Assignment: Give back the full listing as written. No pictures go with it.

Recorded information:

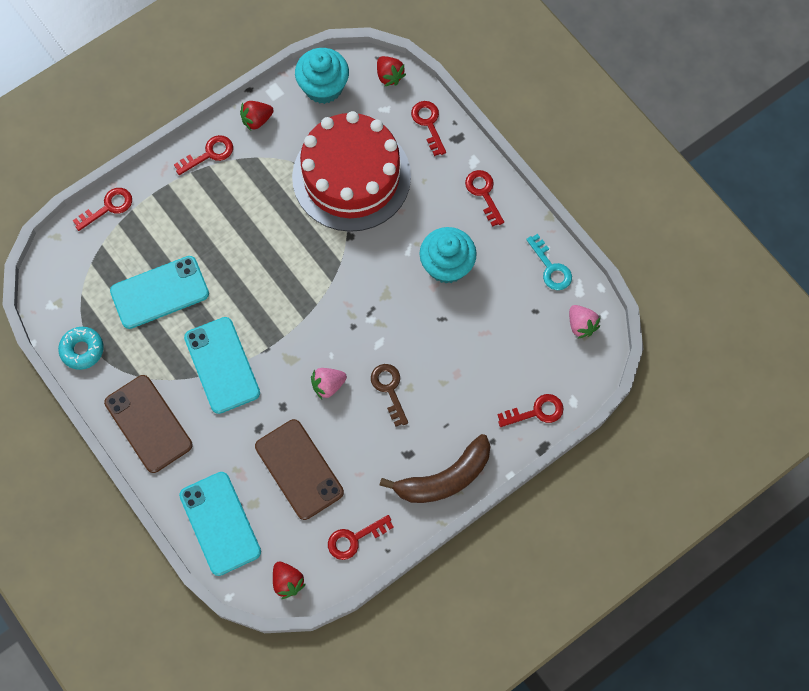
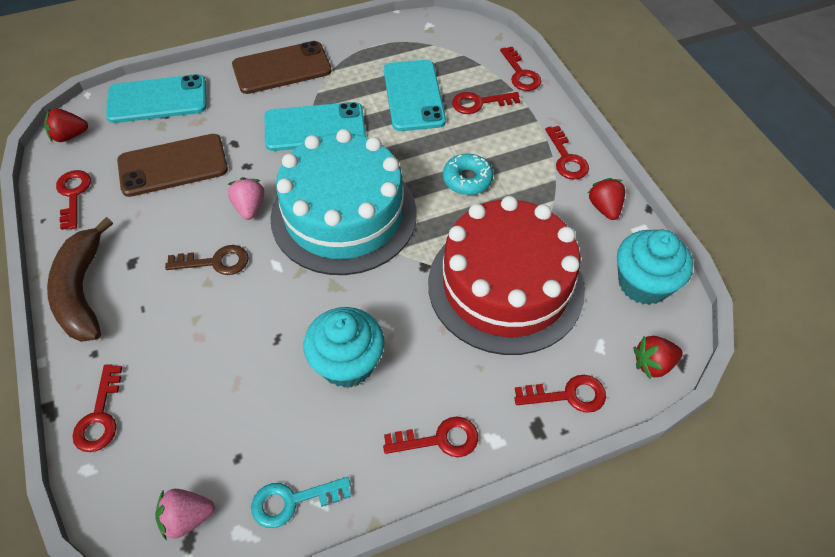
camera: 105 degrees right, 15 degrees down
(82, 350) = (375, 38): turquoise donut -> turquoise donut (467, 179)
(156, 235) = (479, 103): none -> red key
(316, 309) = (344, 215): none -> turquoise cake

Solution to this exercise:
camera: 105 degrees right, 15 degrees down
(82, 350) = (375, 38): turquoise donut -> turquoise donut (467, 179)
(156, 235) = (479, 103): none -> red key
(316, 309) = (344, 215): none -> turquoise cake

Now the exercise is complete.